Stored entries
****************

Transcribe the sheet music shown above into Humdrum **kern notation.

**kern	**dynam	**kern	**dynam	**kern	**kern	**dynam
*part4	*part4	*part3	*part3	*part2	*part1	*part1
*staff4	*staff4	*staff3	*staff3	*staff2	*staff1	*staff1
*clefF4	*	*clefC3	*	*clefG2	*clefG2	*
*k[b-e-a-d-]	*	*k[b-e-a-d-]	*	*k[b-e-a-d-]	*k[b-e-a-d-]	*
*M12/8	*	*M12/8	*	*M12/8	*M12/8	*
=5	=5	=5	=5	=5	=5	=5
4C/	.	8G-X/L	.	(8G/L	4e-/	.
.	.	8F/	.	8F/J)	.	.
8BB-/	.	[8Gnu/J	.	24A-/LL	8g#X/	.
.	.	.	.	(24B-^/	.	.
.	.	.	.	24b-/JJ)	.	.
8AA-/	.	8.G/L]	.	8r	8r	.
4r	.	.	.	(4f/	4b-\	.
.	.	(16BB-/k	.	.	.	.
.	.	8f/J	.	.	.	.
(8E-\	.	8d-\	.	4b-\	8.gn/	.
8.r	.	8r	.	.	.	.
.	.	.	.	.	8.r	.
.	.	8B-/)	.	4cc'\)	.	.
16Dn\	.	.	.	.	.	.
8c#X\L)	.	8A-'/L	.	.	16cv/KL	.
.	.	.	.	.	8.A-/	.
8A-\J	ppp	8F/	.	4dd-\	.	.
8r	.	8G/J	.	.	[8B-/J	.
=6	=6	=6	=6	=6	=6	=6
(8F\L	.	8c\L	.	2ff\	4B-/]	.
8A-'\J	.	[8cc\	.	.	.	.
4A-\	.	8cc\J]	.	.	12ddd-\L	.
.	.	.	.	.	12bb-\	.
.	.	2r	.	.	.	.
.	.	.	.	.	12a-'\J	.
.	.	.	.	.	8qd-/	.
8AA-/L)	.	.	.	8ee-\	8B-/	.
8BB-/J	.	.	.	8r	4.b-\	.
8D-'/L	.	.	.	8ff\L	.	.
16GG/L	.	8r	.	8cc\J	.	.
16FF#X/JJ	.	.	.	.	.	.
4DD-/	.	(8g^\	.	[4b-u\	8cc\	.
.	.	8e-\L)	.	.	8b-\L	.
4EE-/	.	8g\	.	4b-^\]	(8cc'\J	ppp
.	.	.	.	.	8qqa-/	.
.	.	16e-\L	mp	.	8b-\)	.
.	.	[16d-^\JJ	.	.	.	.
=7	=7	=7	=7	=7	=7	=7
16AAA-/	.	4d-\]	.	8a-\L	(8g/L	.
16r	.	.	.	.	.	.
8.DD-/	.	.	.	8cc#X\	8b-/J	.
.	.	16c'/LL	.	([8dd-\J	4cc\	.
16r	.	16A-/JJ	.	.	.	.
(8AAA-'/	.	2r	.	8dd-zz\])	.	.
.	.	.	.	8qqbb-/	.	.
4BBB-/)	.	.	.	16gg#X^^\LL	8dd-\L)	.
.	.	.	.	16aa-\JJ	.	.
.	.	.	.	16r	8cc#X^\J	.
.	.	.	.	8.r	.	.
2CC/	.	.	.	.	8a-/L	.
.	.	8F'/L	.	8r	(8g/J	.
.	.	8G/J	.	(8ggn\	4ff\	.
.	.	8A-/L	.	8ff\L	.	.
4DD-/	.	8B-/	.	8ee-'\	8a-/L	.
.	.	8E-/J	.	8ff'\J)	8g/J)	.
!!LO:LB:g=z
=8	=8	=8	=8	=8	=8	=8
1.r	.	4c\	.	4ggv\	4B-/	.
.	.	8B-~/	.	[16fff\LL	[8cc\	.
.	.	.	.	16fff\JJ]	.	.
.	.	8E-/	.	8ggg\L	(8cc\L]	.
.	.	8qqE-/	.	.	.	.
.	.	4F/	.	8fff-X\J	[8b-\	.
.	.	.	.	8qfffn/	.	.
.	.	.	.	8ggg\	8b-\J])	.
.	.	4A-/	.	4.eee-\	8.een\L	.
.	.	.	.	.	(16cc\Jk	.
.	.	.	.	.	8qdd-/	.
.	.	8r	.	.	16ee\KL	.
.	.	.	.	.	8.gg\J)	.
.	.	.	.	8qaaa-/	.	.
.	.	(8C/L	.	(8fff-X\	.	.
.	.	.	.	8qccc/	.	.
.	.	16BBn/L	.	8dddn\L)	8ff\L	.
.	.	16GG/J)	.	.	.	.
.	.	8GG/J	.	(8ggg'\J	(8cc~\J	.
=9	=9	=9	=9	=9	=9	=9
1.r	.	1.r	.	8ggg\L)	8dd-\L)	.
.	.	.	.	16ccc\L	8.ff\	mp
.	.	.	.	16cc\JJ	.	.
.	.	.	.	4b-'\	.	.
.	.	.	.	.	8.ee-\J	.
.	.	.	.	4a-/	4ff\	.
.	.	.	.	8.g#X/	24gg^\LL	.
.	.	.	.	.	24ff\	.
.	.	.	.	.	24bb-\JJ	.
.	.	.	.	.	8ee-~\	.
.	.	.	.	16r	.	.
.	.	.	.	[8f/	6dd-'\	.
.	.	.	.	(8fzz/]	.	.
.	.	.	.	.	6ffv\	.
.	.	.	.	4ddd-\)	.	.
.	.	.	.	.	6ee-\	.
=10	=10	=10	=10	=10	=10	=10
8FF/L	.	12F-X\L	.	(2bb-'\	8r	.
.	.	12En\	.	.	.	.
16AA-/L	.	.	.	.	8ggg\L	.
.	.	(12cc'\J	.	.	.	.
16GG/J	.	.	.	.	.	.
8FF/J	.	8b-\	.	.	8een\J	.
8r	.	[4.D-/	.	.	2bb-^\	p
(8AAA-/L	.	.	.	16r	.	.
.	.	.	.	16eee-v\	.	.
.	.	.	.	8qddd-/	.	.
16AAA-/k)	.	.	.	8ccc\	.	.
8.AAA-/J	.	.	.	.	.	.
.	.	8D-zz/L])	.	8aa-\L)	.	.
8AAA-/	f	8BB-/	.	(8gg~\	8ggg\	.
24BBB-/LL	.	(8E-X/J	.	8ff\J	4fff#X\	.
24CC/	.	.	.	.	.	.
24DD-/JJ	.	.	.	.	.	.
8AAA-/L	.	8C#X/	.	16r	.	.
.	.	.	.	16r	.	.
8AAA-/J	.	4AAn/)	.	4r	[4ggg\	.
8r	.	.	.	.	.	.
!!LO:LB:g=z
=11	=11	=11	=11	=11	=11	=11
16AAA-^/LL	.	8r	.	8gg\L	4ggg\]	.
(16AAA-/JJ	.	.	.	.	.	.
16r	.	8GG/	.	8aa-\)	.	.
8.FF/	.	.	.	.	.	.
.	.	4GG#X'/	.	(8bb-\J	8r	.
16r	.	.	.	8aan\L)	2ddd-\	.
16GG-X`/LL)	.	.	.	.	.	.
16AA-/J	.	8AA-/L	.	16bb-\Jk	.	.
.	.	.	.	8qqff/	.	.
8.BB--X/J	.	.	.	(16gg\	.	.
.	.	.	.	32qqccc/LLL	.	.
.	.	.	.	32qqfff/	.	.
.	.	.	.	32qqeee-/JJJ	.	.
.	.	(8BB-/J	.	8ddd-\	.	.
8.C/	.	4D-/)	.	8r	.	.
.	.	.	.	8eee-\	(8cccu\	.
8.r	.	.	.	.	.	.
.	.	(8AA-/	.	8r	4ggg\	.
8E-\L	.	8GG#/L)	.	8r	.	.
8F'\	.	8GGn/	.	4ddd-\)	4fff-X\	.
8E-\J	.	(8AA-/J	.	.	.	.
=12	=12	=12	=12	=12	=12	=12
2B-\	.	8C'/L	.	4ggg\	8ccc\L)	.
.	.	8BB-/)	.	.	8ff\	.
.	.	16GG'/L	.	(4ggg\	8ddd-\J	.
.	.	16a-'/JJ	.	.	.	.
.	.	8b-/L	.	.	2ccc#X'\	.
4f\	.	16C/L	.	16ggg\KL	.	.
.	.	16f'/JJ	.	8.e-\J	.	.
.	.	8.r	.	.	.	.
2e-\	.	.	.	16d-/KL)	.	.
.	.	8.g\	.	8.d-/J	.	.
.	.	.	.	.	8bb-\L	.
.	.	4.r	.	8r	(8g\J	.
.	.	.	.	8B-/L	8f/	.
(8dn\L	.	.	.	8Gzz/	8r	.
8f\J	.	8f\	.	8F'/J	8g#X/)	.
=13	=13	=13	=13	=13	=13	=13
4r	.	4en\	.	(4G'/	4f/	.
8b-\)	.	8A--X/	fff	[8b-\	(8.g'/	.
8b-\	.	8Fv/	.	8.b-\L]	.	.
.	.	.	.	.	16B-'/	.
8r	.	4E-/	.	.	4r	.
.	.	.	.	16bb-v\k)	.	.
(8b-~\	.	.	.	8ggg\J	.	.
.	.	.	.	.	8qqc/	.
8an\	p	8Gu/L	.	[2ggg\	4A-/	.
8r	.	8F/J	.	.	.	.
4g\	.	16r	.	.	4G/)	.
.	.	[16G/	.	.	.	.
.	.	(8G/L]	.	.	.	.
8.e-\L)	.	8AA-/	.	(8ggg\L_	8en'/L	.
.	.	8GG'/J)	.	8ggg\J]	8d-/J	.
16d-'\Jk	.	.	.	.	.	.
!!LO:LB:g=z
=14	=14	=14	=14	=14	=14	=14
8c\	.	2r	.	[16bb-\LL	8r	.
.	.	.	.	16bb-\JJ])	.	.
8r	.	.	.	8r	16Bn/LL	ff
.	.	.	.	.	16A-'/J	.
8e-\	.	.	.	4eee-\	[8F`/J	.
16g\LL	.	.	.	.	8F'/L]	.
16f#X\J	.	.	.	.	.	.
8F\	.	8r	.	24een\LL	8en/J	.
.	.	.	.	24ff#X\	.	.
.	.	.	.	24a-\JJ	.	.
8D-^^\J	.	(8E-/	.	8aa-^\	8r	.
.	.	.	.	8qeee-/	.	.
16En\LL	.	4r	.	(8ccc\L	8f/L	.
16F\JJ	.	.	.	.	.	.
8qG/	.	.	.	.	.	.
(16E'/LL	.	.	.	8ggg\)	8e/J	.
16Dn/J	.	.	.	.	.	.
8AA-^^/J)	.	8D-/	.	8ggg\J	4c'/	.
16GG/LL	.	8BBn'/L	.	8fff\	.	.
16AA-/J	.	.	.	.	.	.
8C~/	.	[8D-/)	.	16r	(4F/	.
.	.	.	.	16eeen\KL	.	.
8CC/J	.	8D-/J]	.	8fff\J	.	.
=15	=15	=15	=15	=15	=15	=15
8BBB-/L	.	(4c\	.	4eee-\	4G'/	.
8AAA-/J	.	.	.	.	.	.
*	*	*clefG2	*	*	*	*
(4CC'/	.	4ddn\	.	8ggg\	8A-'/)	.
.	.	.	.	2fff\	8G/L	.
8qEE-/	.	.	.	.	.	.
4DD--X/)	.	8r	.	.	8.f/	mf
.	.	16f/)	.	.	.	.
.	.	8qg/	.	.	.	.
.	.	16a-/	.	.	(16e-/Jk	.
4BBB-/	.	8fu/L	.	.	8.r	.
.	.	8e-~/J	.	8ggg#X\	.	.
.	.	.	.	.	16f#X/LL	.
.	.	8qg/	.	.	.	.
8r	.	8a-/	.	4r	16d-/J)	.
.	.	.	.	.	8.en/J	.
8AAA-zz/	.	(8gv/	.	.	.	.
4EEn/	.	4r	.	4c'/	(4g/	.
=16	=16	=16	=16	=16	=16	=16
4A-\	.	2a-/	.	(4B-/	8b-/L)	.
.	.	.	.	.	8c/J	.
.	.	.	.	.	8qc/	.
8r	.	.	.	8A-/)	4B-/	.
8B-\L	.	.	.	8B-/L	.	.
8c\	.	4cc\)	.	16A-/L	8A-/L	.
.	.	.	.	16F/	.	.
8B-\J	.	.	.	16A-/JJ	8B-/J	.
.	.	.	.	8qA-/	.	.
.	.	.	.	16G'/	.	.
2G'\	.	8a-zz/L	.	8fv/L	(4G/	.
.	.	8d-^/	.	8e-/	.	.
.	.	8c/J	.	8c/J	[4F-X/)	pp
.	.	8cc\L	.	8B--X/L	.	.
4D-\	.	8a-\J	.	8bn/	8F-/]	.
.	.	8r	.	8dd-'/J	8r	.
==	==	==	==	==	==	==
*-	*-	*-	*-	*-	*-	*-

****************

## What needs to be done
Please count the lines of the listing above that contain the string "kern", with case counting, and give only that number.

## Task result
2